------ Listed entries ------

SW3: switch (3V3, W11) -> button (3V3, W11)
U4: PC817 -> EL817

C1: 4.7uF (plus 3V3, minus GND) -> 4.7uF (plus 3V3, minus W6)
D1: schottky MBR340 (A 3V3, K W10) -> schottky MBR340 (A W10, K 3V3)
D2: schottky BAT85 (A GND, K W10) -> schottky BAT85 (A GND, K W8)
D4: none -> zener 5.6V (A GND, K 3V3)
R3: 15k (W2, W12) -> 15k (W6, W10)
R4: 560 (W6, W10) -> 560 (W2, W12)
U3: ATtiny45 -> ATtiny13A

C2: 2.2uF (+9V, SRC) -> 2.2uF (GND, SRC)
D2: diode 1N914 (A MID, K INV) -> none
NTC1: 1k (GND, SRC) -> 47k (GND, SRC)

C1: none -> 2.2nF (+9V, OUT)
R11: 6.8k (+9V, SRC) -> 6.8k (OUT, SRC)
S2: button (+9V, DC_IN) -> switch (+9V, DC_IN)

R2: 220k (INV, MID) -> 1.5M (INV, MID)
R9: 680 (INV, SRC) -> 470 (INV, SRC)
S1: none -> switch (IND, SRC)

------

From the data above, copy out every line with the string "switch" in it.

→ **Task output**:
SW3: switch (3V3, W11) -> button (3V3, W11)
S2: button (+9V, DC_IN) -> switch (+9V, DC_IN)
S1: none -> switch (IND, SRC)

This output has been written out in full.